> _Task goal_:
Find the line with "D4: none -> diode (A 5V, K AGND)". Transcribe it and each later line of the data exactly, up to and including the last.

[Modification records]
######
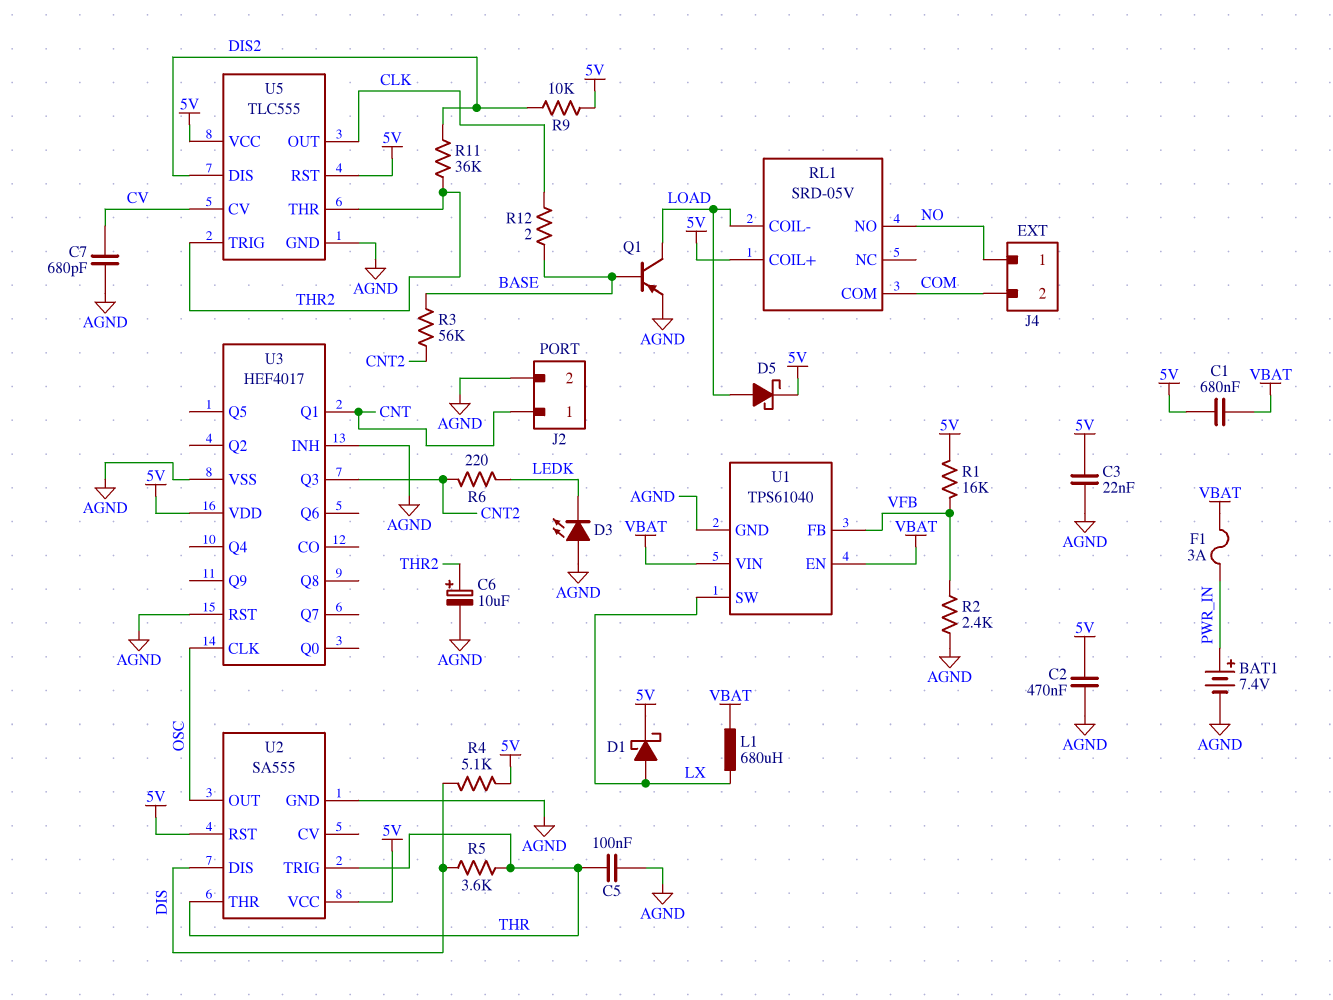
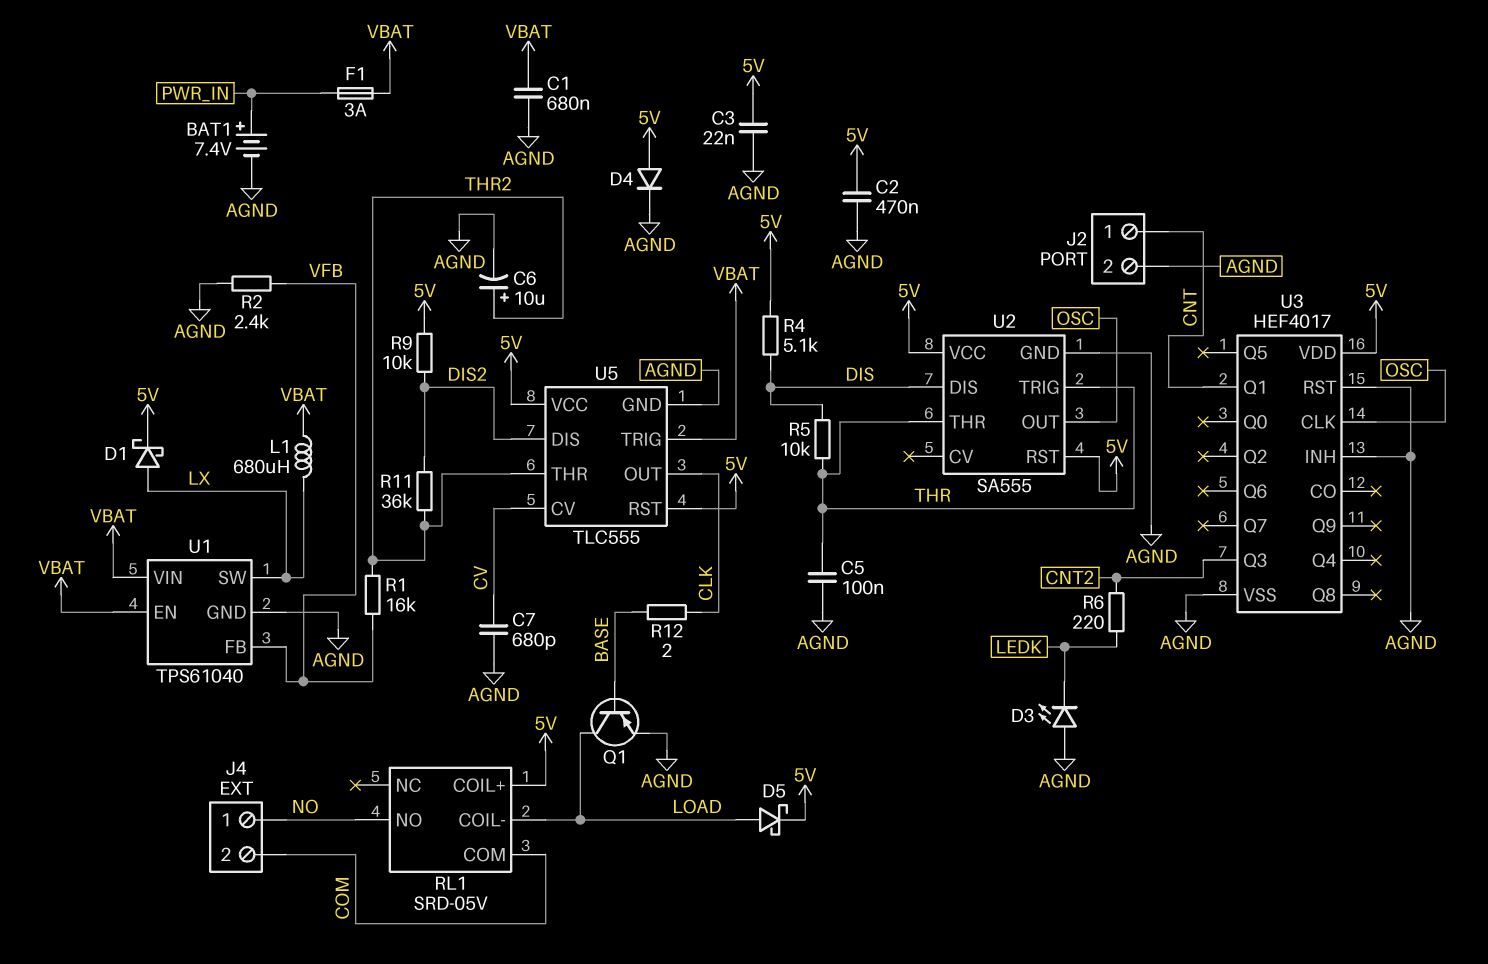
C1: 680nF (5V, VBAT) -> 680nF (AGND, VBAT)
D4: none -> diode (A 5V, K AGND)
R1: 16k (5V, VFB) -> 16k (THR2, VFB)
R3: 56k (BASE, CNT2) -> none
R5: 3.6k (DIS, THR) -> 10k (DIS, THR)
U5 pin TRIG: THR2 -> VBAT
######
> _Result for this exercise_:
D4: none -> diode (A 5V, K AGND)
R1: 16k (5V, VFB) -> 16k (THR2, VFB)
R3: 56k (BASE, CNT2) -> none
R5: 3.6k (DIS, THR) -> 10k (DIS, THR)
U5 pin TRIG: THR2 -> VBAT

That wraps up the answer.